Before-and-after scene images:
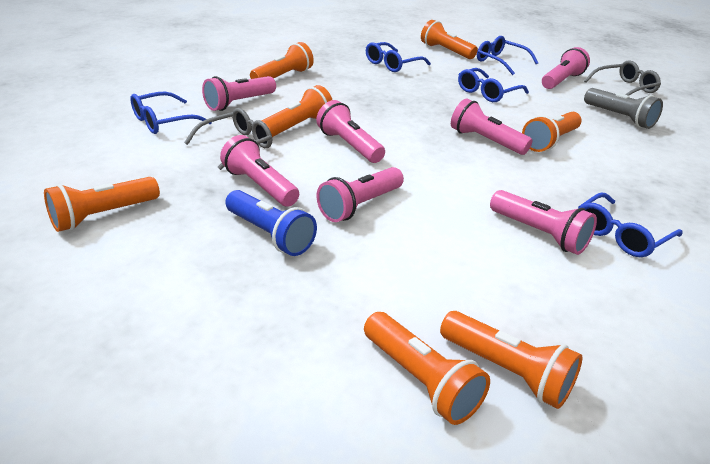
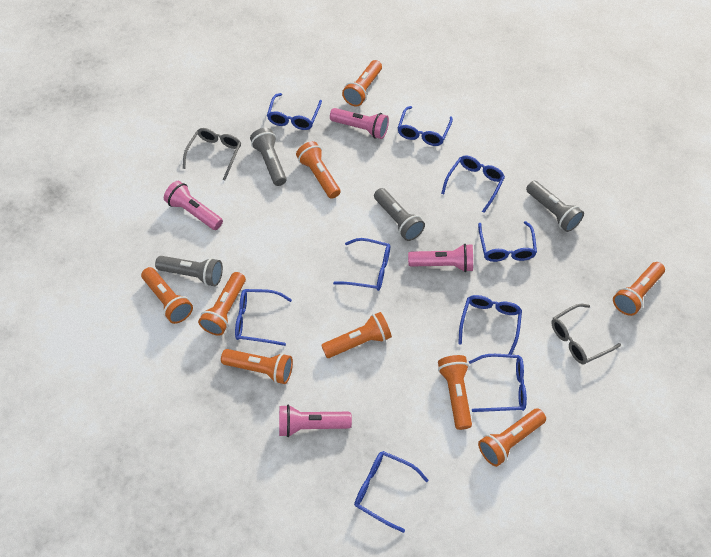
blue flashlight: 1 -> 0
blue glasses: 5 -> 9
grey flashlight: 1 -> 4
orange flashlight: 7 -> 9
pink flashlight: 7 -> 4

EXERCISE AIM:
For each line in the data that holds the word "flashlight", copy the line.

SOLUTION TO THIS TASK:
blue flashlight: 1 -> 0
grey flashlight: 1 -> 4
orange flashlight: 7 -> 9
pink flashlight: 7 -> 4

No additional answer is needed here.